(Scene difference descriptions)
= Beginning of Section =

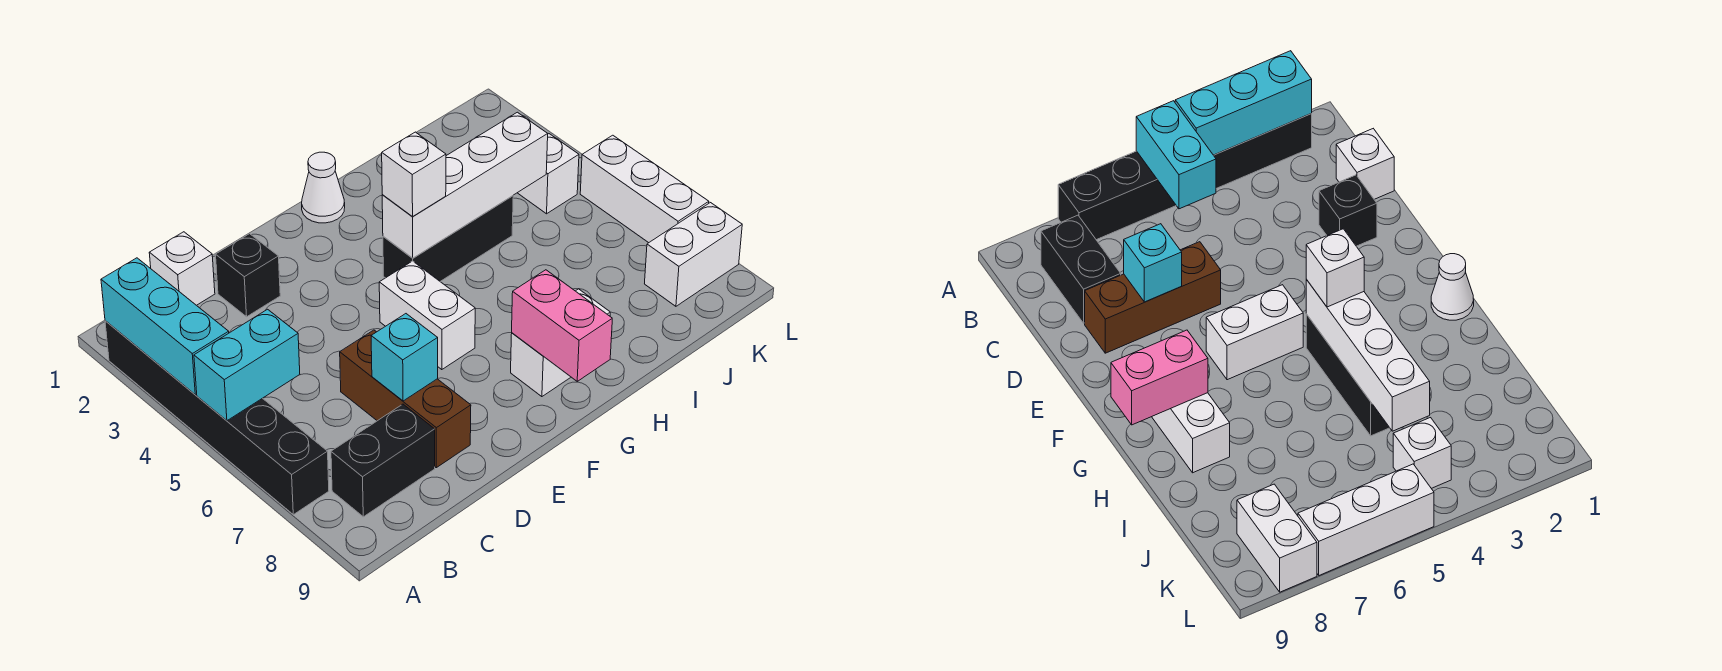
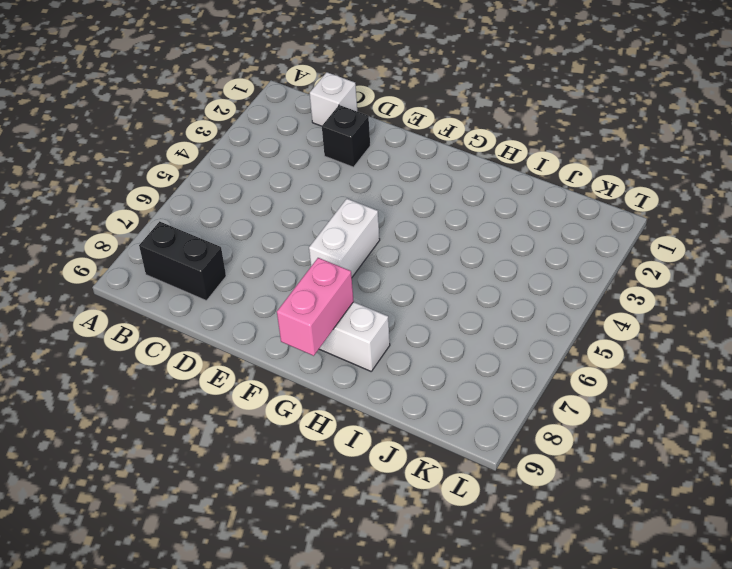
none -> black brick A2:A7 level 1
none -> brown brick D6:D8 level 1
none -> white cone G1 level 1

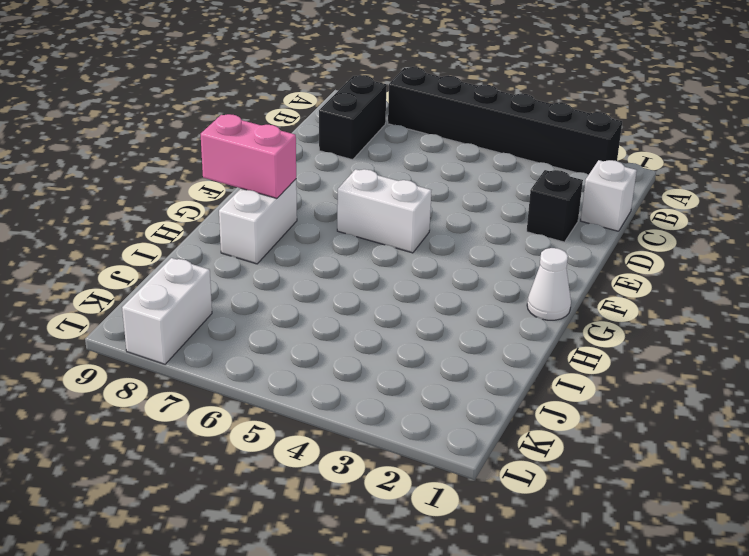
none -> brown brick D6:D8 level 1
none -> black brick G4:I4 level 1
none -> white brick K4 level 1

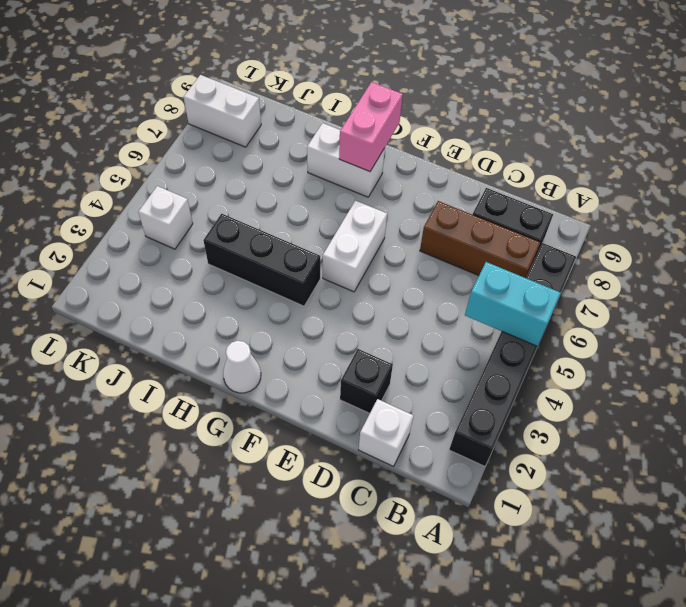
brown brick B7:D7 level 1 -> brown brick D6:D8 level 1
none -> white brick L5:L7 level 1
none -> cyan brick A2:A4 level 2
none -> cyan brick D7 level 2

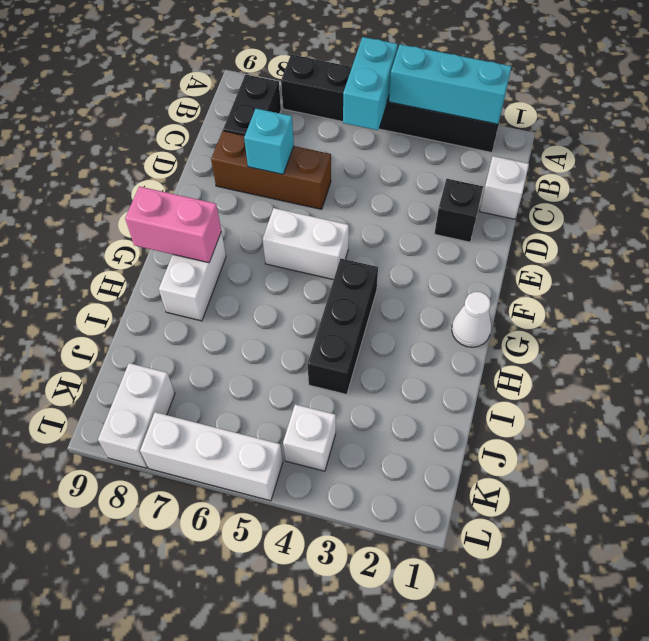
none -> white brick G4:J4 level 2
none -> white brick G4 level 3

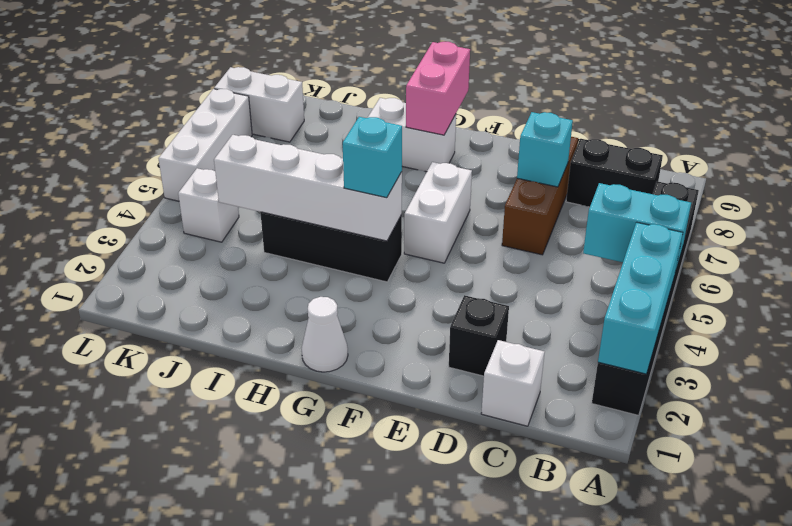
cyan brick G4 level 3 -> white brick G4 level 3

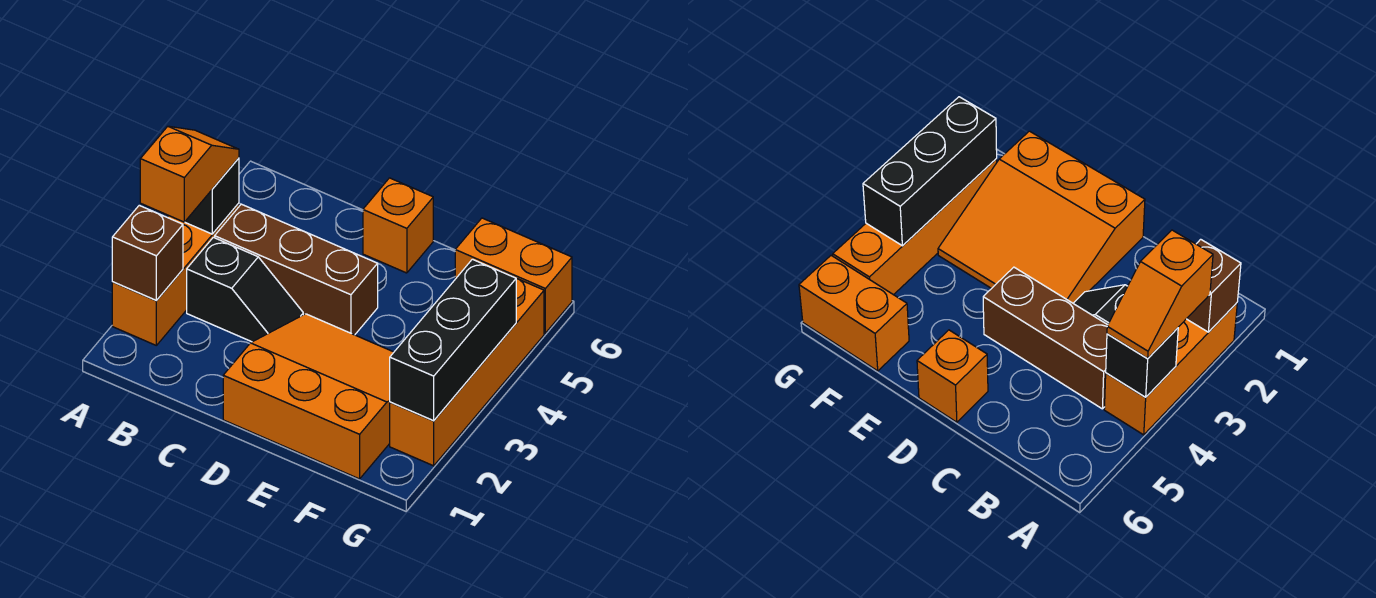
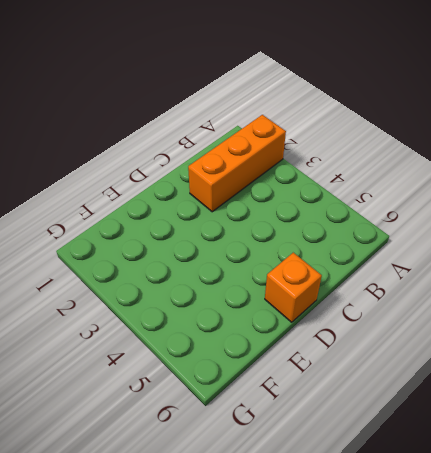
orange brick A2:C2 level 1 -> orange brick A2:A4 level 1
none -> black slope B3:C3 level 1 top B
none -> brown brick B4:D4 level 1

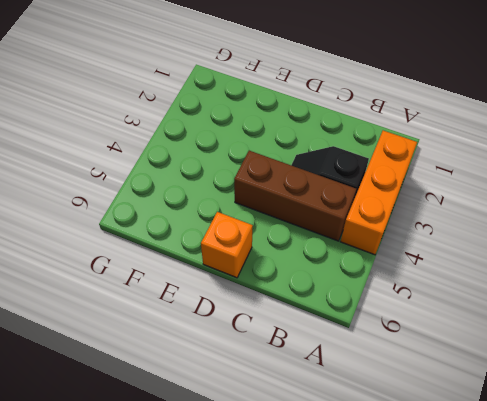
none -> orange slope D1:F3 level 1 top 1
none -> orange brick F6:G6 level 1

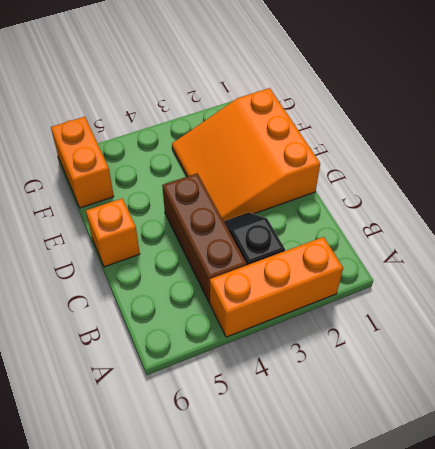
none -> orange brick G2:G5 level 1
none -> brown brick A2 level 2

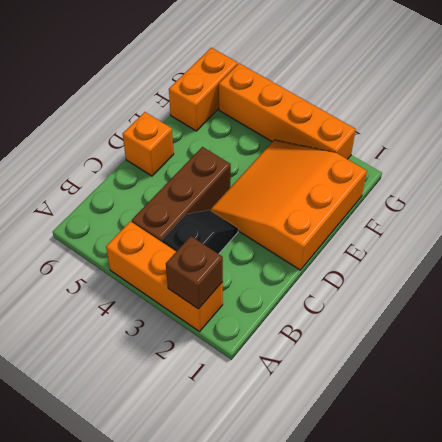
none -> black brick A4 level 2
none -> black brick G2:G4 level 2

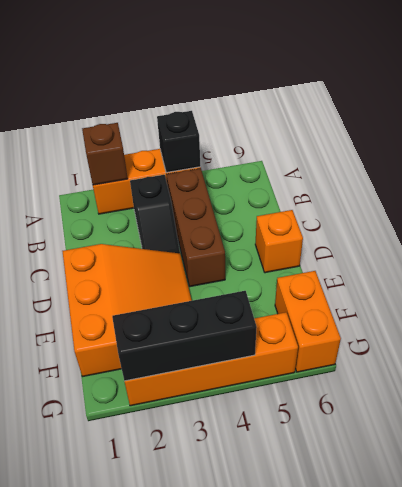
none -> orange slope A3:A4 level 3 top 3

= End of Section =

Go through the entries above and print each one exactly, minus the pictures.

none -> black brick A2:A7 level 1
none -> brown brick D6:D8 level 1
none -> white cone G1 level 1

none -> brown brick D6:D8 level 1
none -> black brick G4:I4 level 1
none -> white brick K4 level 1

brown brick B7:D7 level 1 -> brown brick D6:D8 level 1
none -> white brick L5:L7 level 1
none -> cyan brick A2:A4 level 2
none -> cyan brick D7 level 2

none -> white brick G4:J4 level 2
none -> white brick G4 level 3

cyan brick G4 level 3 -> white brick G4 level 3

orange brick A2:C2 level 1 -> orange brick A2:A4 level 1
none -> black slope B3:C3 level 1 top B
none -> brown brick B4:D4 level 1

none -> orange slope D1:F3 level 1 top 1
none -> orange brick F6:G6 level 1

none -> orange brick G2:G5 level 1
none -> brown brick A2 level 2

none -> black brick A4 level 2
none -> black brick G2:G4 level 2

none -> orange slope A3:A4 level 3 top 3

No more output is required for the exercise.